What is expected: Only the lines holding the string "green" are needed; copy each of them from the data.

--- Task inputs ---

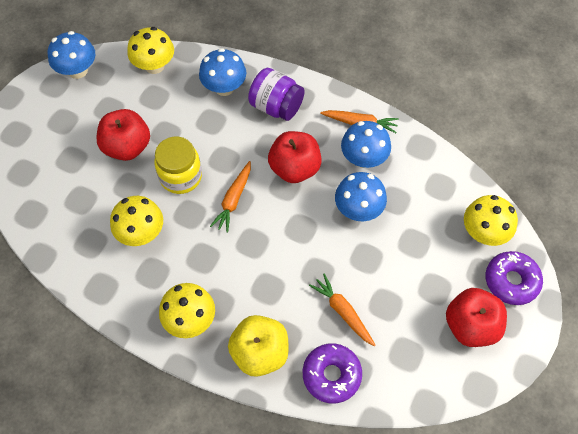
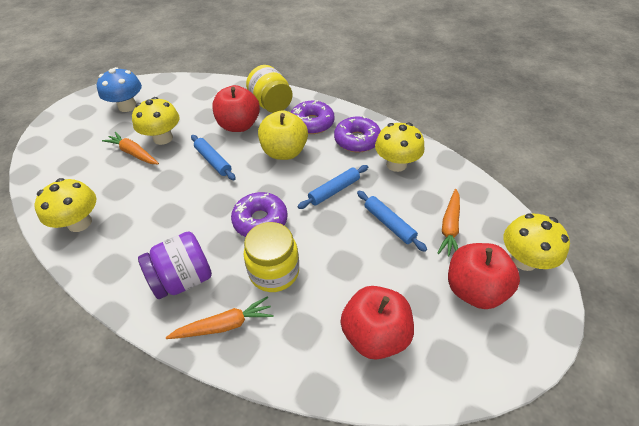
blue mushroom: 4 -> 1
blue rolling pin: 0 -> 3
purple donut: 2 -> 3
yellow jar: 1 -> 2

---
--- Task inputs ---

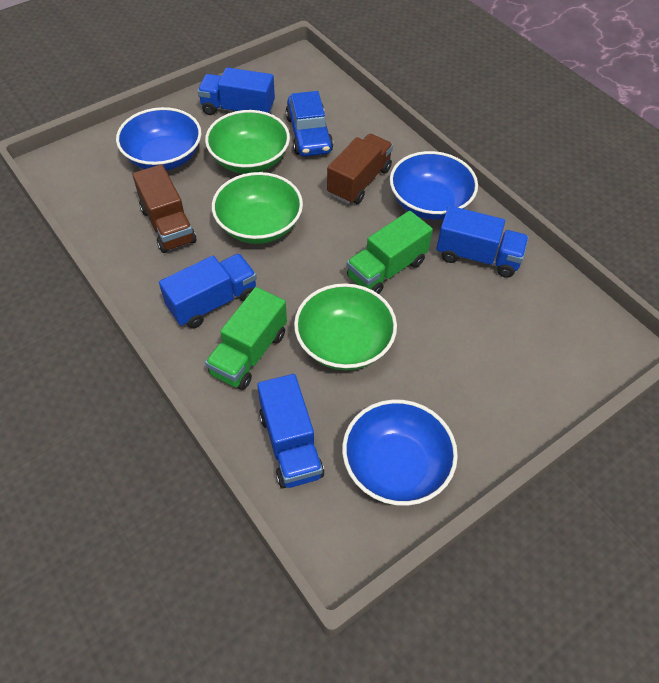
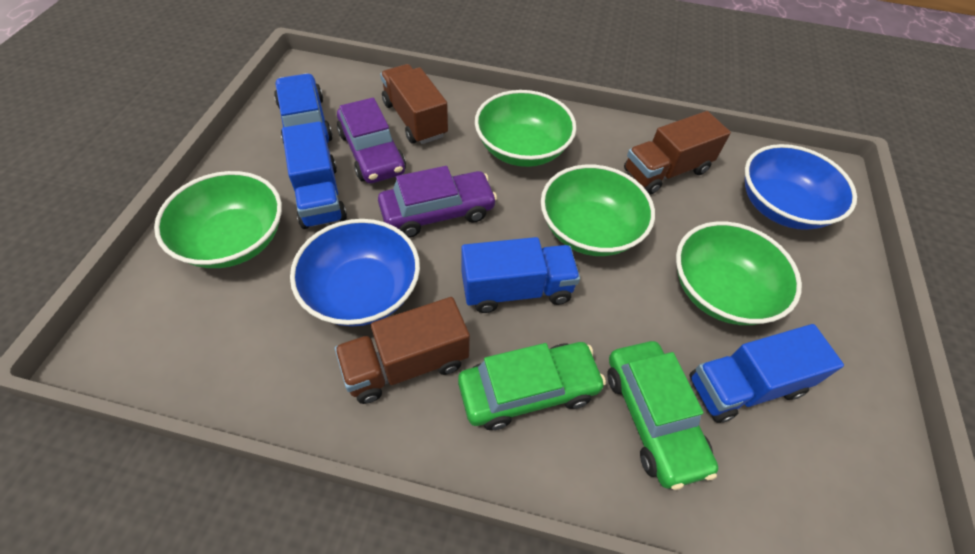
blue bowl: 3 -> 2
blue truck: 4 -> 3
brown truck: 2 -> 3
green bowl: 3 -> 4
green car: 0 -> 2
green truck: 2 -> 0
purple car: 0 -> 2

---

Solution to this exercise:
green bowl: 3 -> 4
green car: 0 -> 2
green truck: 2 -> 0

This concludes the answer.